### Work order
Copy out each line of the data below in which "down" appears.
Excerpted data START
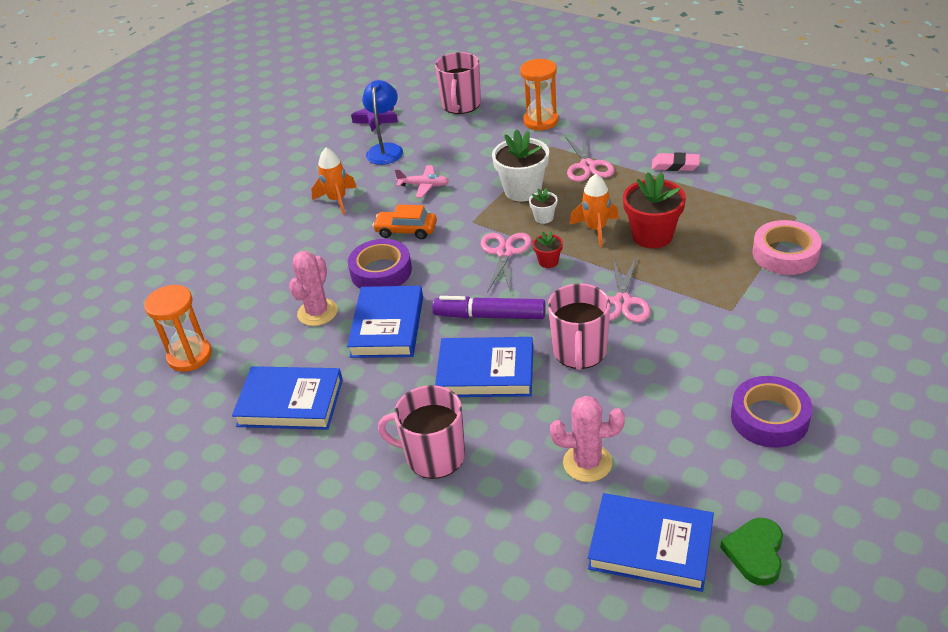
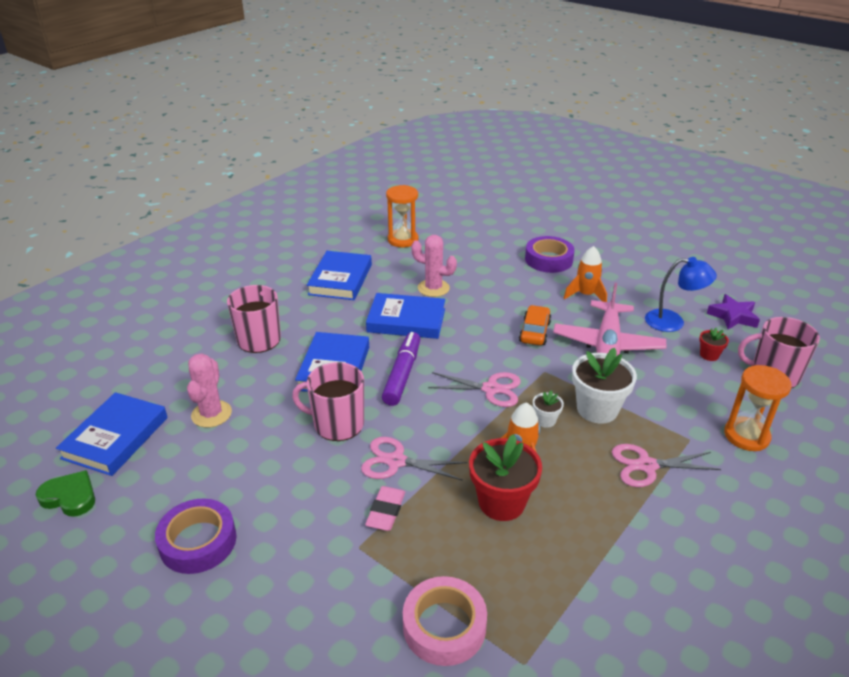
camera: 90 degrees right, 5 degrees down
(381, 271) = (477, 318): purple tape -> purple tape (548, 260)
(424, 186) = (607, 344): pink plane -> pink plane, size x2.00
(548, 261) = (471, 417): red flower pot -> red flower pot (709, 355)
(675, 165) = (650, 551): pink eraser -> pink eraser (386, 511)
Excerpted data END
Excerpted data START
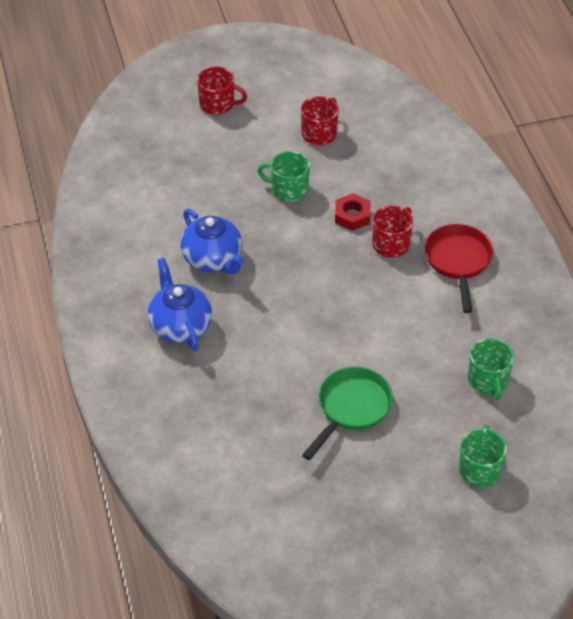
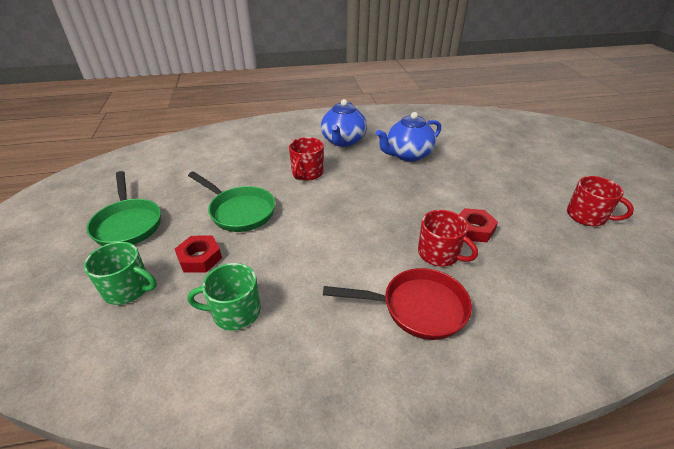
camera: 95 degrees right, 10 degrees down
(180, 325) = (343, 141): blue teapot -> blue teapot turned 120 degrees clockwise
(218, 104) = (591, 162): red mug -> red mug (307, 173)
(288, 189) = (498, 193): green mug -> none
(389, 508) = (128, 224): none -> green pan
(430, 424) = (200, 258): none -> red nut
Excerpted data END
Excerpted data START
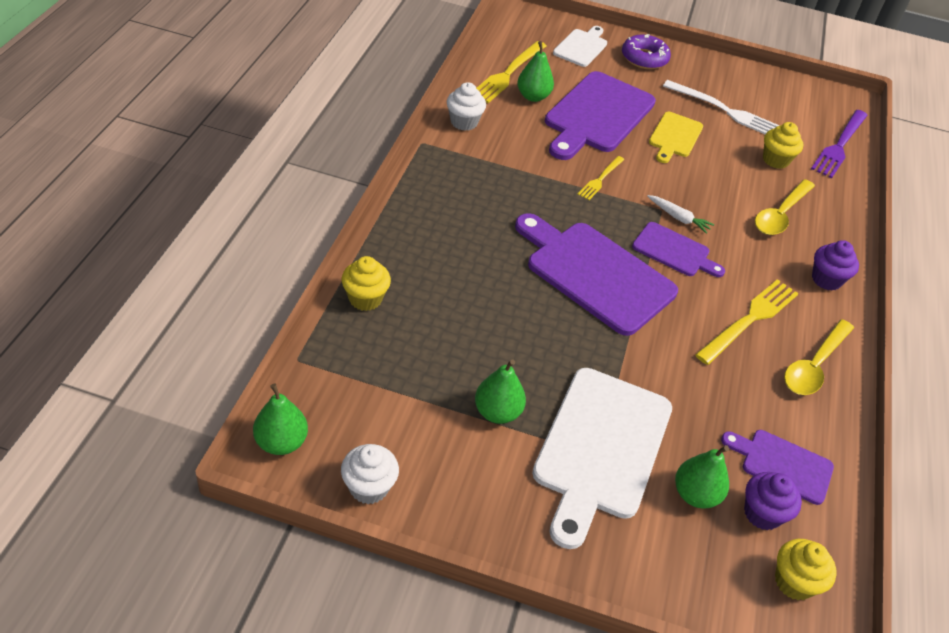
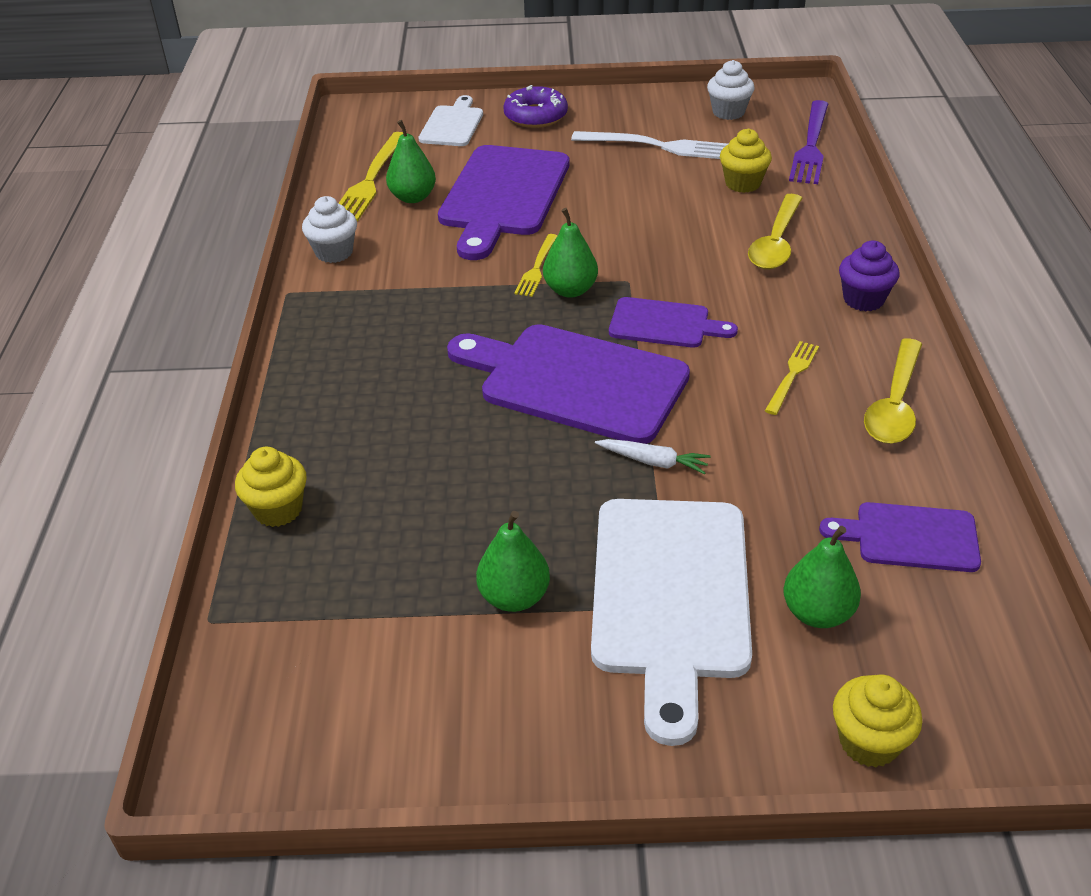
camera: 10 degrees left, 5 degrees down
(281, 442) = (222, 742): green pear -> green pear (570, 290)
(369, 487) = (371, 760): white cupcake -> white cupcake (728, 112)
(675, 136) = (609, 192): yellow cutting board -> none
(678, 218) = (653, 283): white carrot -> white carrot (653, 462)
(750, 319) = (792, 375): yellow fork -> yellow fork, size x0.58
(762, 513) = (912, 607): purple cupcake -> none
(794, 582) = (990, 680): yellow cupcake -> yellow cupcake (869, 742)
Excerpted data END
### Worked solution
camera: 90 degrees right, 5 degrees down
camera: 95 degrees right, 10 degrees down
camera: 10 degrees left, 5 degrees down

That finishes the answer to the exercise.